• Work required:
Set down each entry below exactly as it stands.

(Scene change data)

= Beginning of Section =

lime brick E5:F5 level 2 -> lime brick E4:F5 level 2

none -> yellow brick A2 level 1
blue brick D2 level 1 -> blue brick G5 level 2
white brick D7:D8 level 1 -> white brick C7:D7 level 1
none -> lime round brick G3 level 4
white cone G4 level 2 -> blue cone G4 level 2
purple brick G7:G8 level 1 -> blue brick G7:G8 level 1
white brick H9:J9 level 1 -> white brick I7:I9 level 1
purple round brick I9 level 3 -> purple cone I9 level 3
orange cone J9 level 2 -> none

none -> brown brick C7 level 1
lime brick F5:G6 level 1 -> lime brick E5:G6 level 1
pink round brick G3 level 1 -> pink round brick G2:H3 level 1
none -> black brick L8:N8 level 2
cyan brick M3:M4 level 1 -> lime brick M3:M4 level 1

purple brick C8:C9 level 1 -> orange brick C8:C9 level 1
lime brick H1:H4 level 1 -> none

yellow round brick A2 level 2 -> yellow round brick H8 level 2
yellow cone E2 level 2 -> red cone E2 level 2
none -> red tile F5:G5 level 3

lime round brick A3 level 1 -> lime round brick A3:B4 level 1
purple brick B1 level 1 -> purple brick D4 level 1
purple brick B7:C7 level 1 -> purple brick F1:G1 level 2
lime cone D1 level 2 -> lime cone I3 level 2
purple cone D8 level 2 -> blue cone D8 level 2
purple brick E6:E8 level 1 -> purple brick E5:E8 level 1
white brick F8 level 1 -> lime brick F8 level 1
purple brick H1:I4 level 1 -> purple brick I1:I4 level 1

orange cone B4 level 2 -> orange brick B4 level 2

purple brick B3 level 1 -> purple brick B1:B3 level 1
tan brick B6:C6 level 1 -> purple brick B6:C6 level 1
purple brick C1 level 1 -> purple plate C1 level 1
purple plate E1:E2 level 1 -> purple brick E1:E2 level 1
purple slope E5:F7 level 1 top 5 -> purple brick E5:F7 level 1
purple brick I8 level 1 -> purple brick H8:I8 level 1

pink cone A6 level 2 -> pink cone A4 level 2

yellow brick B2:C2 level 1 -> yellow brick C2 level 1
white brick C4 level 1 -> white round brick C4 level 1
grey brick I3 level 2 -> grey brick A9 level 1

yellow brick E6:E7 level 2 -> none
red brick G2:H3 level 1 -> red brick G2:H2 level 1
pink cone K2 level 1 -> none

= End of Section =

• Answer box:
lime brick E5:F5 level 2 -> lime brick E4:F5 level 2

none -> yellow brick A2 level 1
blue brick D2 level 1 -> blue brick G5 level 2
white brick D7:D8 level 1 -> white brick C7:D7 level 1
none -> lime round brick G3 level 4
white cone G4 level 2 -> blue cone G4 level 2
purple brick G7:G8 level 1 -> blue brick G7:G8 level 1
white brick H9:J9 level 1 -> white brick I7:I9 level 1
purple round brick I9 level 3 -> purple cone I9 level 3
orange cone J9 level 2 -> none

none -> brown brick C7 level 1
lime brick F5:G6 level 1 -> lime brick E5:G6 level 1
pink round brick G3 level 1 -> pink round brick G2:H3 level 1
none -> black brick L8:N8 level 2
cyan brick M3:M4 level 1 -> lime brick M3:M4 level 1

purple brick C8:C9 level 1 -> orange brick C8:C9 level 1
lime brick H1:H4 level 1 -> none

yellow round brick A2 level 2 -> yellow round brick H8 level 2
yellow cone E2 level 2 -> red cone E2 level 2
none -> red tile F5:G5 level 3

lime round brick A3 level 1 -> lime round brick A3:B4 level 1
purple brick B1 level 1 -> purple brick D4 level 1
purple brick B7:C7 level 1 -> purple brick F1:G1 level 2
lime cone D1 level 2 -> lime cone I3 level 2
purple cone D8 level 2 -> blue cone D8 level 2
purple brick E6:E8 level 1 -> purple brick E5:E8 level 1
white brick F8 level 1 -> lime brick F8 level 1
purple brick H1:I4 level 1 -> purple brick I1:I4 level 1

orange cone B4 level 2 -> orange brick B4 level 2

purple brick B3 level 1 -> purple brick B1:B3 level 1
tan brick B6:C6 level 1 -> purple brick B6:C6 level 1
purple brick C1 level 1 -> purple plate C1 level 1
purple plate E1:E2 level 1 -> purple brick E1:E2 level 1
purple slope E5:F7 level 1 top 5 -> purple brick E5:F7 level 1
purple brick I8 level 1 -> purple brick H8:I8 level 1

pink cone A6 level 2 -> pink cone A4 level 2

yellow brick B2:C2 level 1 -> yellow brick C2 level 1
white brick C4 level 1 -> white round brick C4 level 1
grey brick I3 level 2 -> grey brick A9 level 1

yellow brick E6:E7 level 2 -> none
red brick G2:H3 level 1 -> red brick G2:H2 level 1
pink cone K2 level 1 -> none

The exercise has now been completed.